Top of DATA TO USE

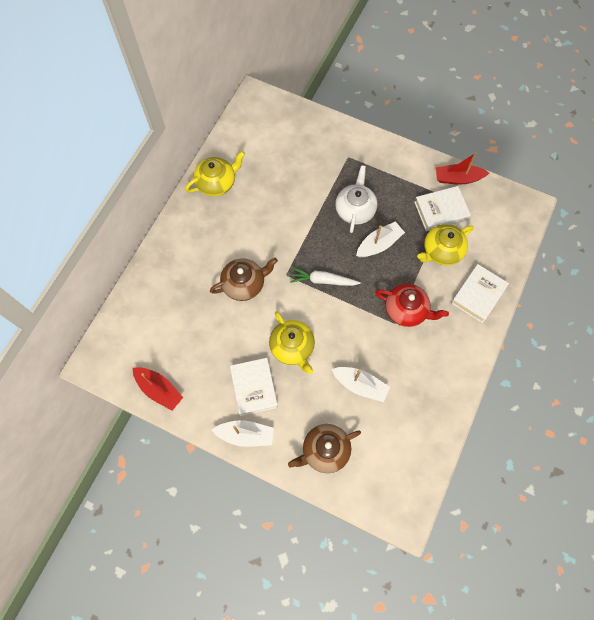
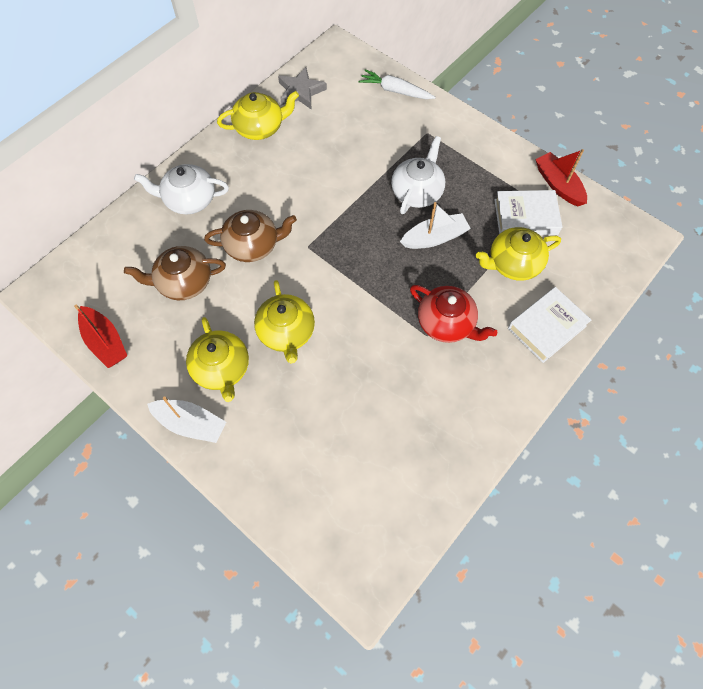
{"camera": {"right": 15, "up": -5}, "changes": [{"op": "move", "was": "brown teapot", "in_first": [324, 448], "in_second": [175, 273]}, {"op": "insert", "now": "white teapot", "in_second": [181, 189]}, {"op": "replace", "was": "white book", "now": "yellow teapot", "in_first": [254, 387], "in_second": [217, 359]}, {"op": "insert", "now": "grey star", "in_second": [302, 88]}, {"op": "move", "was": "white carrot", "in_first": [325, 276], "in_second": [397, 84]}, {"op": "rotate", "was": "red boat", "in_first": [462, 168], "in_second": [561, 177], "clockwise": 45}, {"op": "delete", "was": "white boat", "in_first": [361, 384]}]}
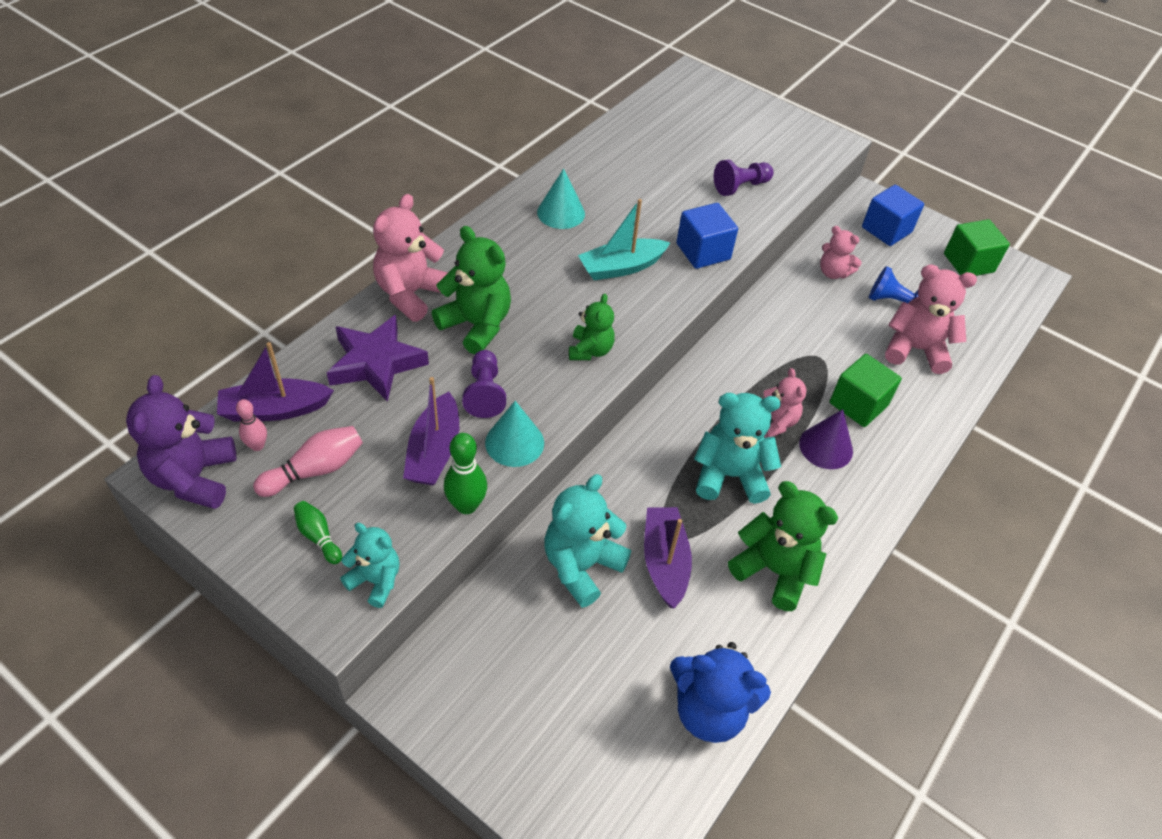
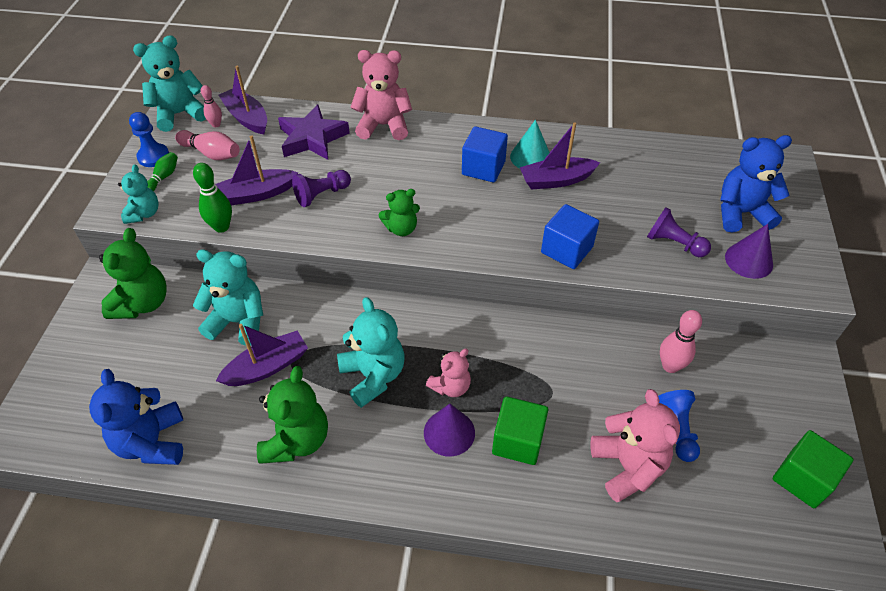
{"camera": {"right": 65, "up": 0}, "changes": [{"op": "move", "was": "green teddy bear", "in_first": [471, 290], "in_second": [133, 273]}, {"op": "insert", "now": "blue pawn", "in_second": [149, 139]}, {"op": "recolor", "was": "purple teddy bear", "now": "turquoise teddy bear", "in_first": [181, 442], "in_second": [169, 83]}, {"op": "move", "was": "blue cube", "in_first": [893, 215], "in_second": [485, 154]}, {"op": "insert", "now": "purple boat", "in_second": [560, 155]}, {"op": "replace", "was": "pink teddy bear", "now": "pink bowling pin", "in_first": [840, 252], "in_second": [681, 341]}, {"op": "insert", "now": "blue teddy bear", "in_second": [756, 183]}, {"op": "insert", "now": "purple cone", "in_second": [749, 251]}, {"op": "delete", "was": "turquoise cone", "in_first": [514, 434]}, {"op": "delete", "was": "turquoise boat", "in_first": [624, 239]}]}
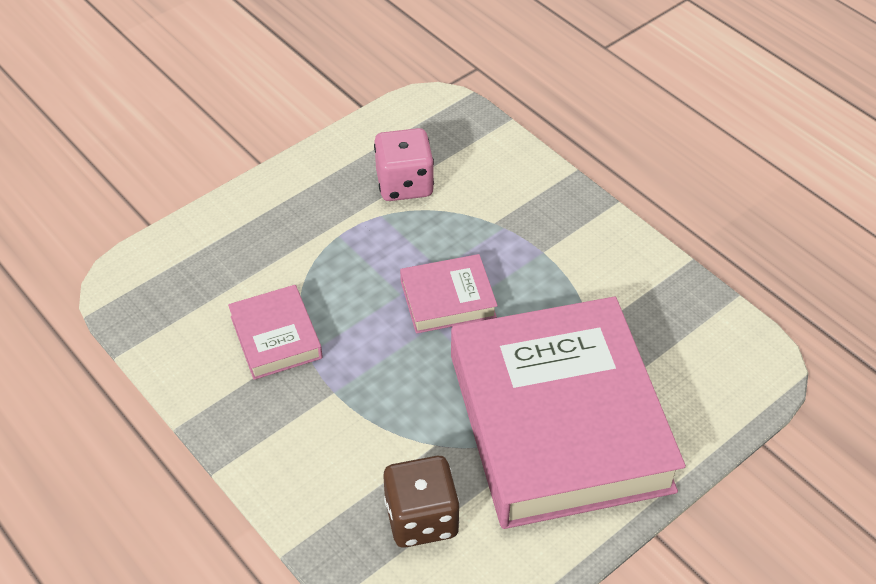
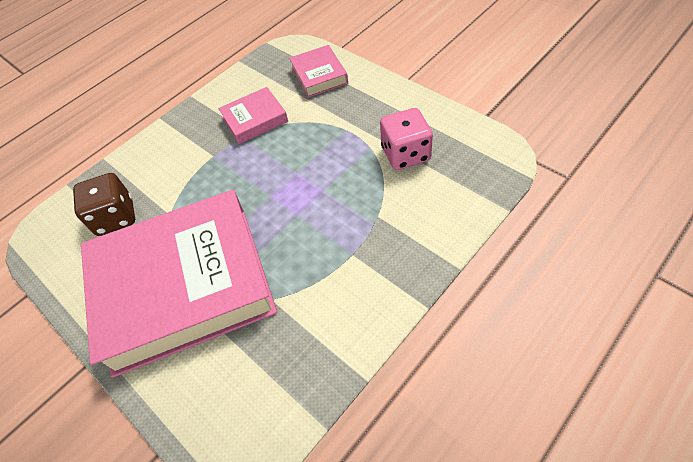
{"camera": {"right": 90, "up": 5}, "changes": [{"op": "move", "was": "pink book", "in_first": [449, 294], "in_second": [318, 71]}]}
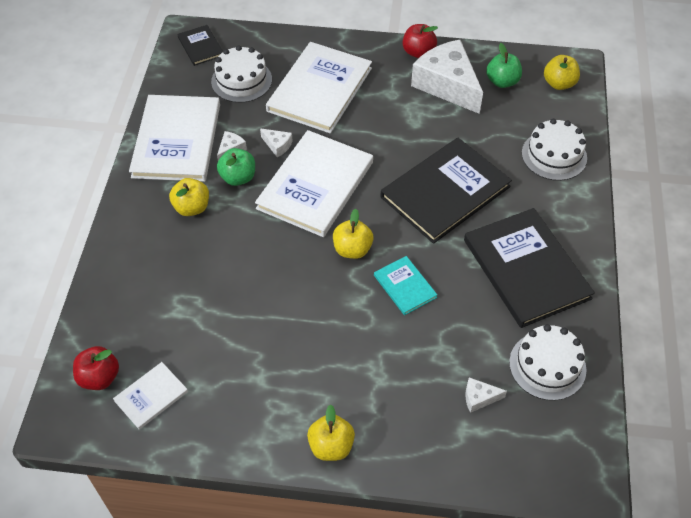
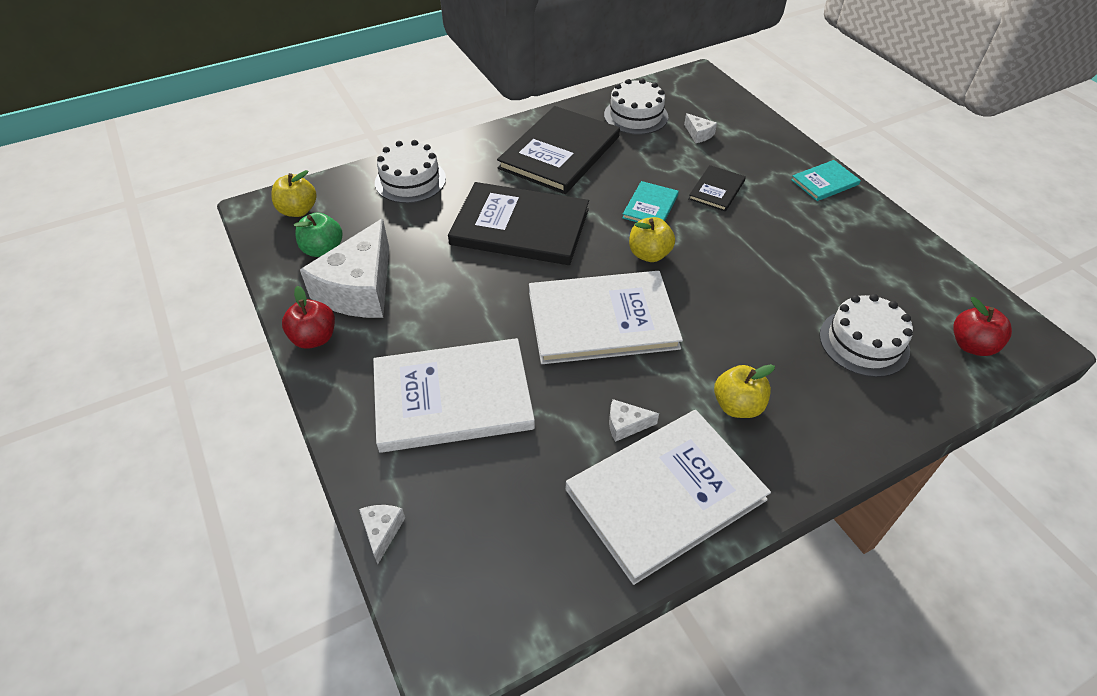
{"camera": {"right": -125, "up": -5}, "changes": [{"op": "move", "was": "white cheese", "in_first": [276, 142], "in_second": [382, 534]}, {"op": "move", "was": "black book", "in_first": [200, 45], "in_second": [717, 188]}, {"op": "replace", "was": "yellow apple", "now": "turquoise book", "in_first": [331, 432], "in_second": [826, 180]}, {"op": "move", "was": "white cake", "in_first": [241, 74], "in_second": [866, 335]}, {"op": "delete", "was": "white book", "in_first": [150, 396]}, {"op": "delete", "was": "green apple", "in_first": [236, 167]}]}
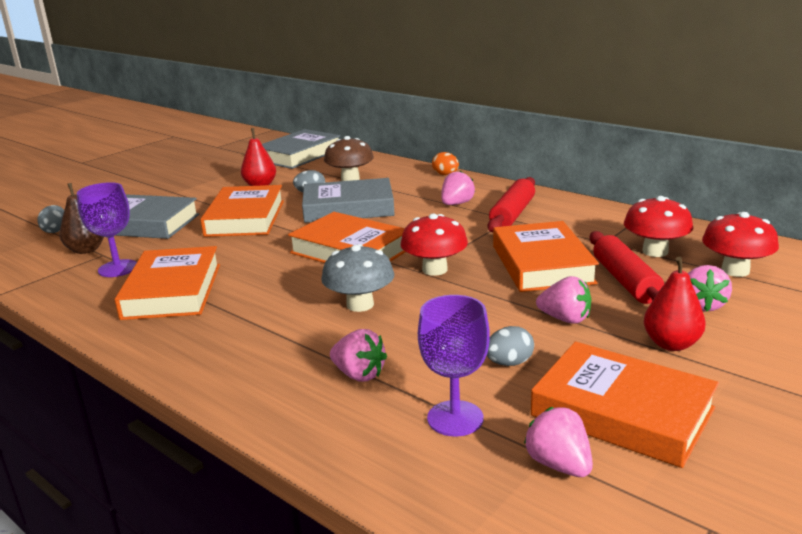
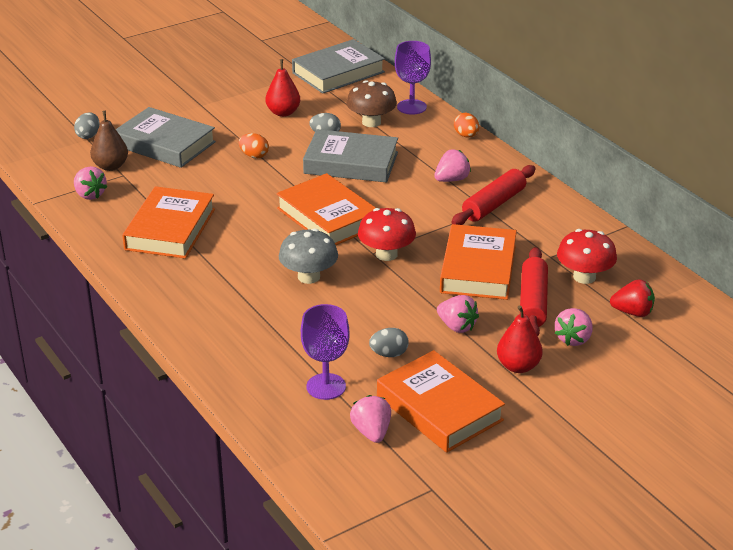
{"camera": {"right": 15, "up": 10}, "changes": [{"op": "move", "was": "pink strawberry", "in_first": [358, 355], "in_second": [90, 183]}, {"op": "replace", "was": "orange book", "now": "orange egg", "in_first": [242, 211], "in_second": [254, 146]}, {"op": "move", "was": "purple goblet", "in_first": [107, 229], "in_second": [413, 78]}, {"op": "replace", "was": "red mushroom", "now": "red strawberry", "in_first": [740, 244], "in_second": [632, 298]}]}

Bottom of DATA TO USE

# ASSIGNMENT
Without the images, write out all of the records exactly.

# EXERCISE ANSWER
{"camera": {"right": 15, "up": -5}, "changes": [{"op": "move", "was": "brown teapot", "in_first": [324, 448], "in_second": [175, 273]}, {"op": "insert", "now": "white teapot", "in_second": [181, 189]}, {"op": "replace", "was": "white book", "now": "yellow teapot", "in_first": [254, 387], "in_second": [217, 359]}, {"op": "insert", "now": "grey star", "in_second": [302, 88]}, {"op": "move", "was": "white carrot", "in_first": [325, 276], "in_second": [397, 84]}, {"op": "rotate", "was": "red boat", "in_first": [462, 168], "in_second": [561, 177], "clockwise": 45}, {"op": "delete", "was": "white boat", "in_first": [361, 384]}]}
{"camera": {"right": 65, "up": 0}, "changes": [{"op": "move", "was": "green teddy bear", "in_first": [471, 290], "in_second": [133, 273]}, {"op": "insert", "now": "blue pawn", "in_second": [149, 139]}, {"op": "recolor", "was": "purple teddy bear", "now": "turquoise teddy bear", "in_first": [181, 442], "in_second": [169, 83]}, {"op": "move", "was": "blue cube", "in_first": [893, 215], "in_second": [485, 154]}, {"op": "insert", "now": "purple boat", "in_second": [560, 155]}, {"op": "replace", "was": "pink teddy bear", "now": "pink bowling pin", "in_first": [840, 252], "in_second": [681, 341]}, {"op": "insert", "now": "blue teddy bear", "in_second": [756, 183]}, {"op": "insert", "now": "purple cone", "in_second": [749, 251]}, {"op": "delete", "was": "turquoise cone", "in_first": [514, 434]}, {"op": "delete", "was": "turquoise boat", "in_first": [624, 239]}]}
{"camera": {"right": 90, "up": 5}, "changes": [{"op": "move", "was": "pink book", "in_first": [449, 294], "in_second": [318, 71]}]}
{"camera": {"right": -125, "up": -5}, "changes": [{"op": "move", "was": "white cheese", "in_first": [276, 142], "in_second": [382, 534]}, {"op": "move", "was": "black book", "in_first": [200, 45], "in_second": [717, 188]}, {"op": "replace", "was": "yellow apple", "now": "turquoise book", "in_first": [331, 432], "in_second": [826, 180]}, {"op": "move", "was": "white cake", "in_first": [241, 74], "in_second": [866, 335]}, {"op": "delete", "was": "white book", "in_first": [150, 396]}, {"op": "delete", "was": "green apple", "in_first": [236, 167]}]}
{"camera": {"right": 15, "up": 10}, "changes": [{"op": "move", "was": "pink strawberry", "in_first": [358, 355], "in_second": [90, 183]}, {"op": "replace", "was": "orange book", "now": "orange egg", "in_first": [242, 211], "in_second": [254, 146]}, {"op": "move", "was": "purple goblet", "in_first": [107, 229], "in_second": [413, 78]}, {"op": "replace", "was": "red mushroom", "now": "red strawberry", "in_first": [740, 244], "in_second": [632, 298]}]}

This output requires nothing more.